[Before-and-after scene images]

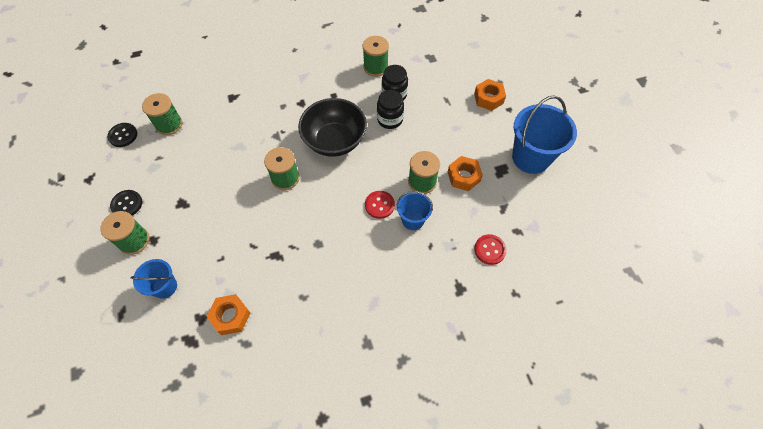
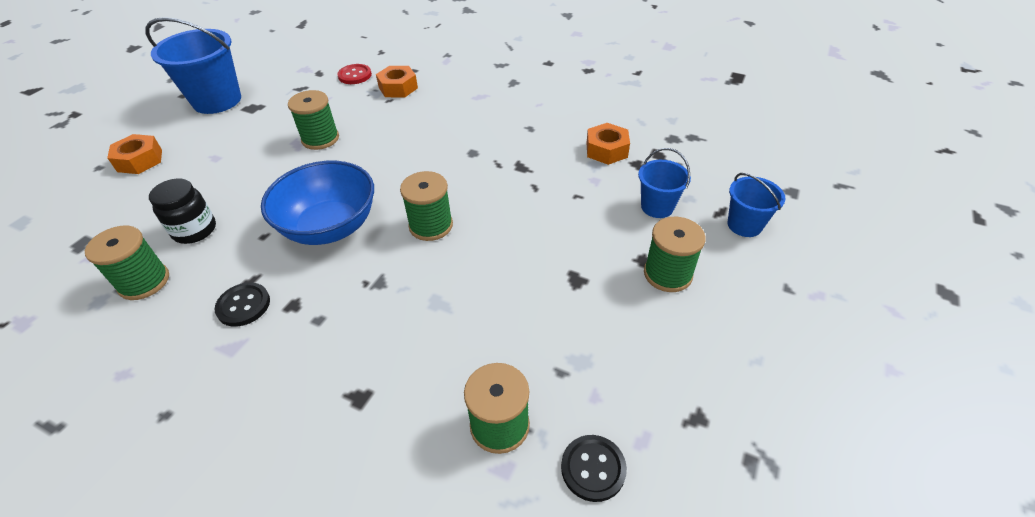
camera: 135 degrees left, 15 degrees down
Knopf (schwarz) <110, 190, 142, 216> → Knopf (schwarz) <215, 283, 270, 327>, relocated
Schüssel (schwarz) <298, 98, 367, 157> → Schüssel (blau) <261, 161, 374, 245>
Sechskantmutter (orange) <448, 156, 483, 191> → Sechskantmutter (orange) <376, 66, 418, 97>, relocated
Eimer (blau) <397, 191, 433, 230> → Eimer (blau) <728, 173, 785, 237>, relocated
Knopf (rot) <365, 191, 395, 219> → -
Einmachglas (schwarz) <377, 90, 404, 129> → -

§ **What the exercise asks**:
The records are to be returned verbatim. Skip any picture they contain.

§ **Task result**:
camera: 135 degrees left, 15 degrees down
Knopf (schwarz) <110, 190, 142, 216> → Knopf (schwarz) <215, 283, 270, 327>, relocated
Schüssel (schwarz) <298, 98, 367, 157> → Schüssel (blau) <261, 161, 374, 245>
Sechskantmutter (orange) <448, 156, 483, 191> → Sechskantmutter (orange) <376, 66, 418, 97>, relocated
Eimer (blau) <397, 191, 433, 230> → Eimer (blau) <728, 173, 785, 237>, relocated
Knopf (rot) <365, 191, 395, 219> → -
Einmachglas (schwarz) <377, 90, 404, 129> → -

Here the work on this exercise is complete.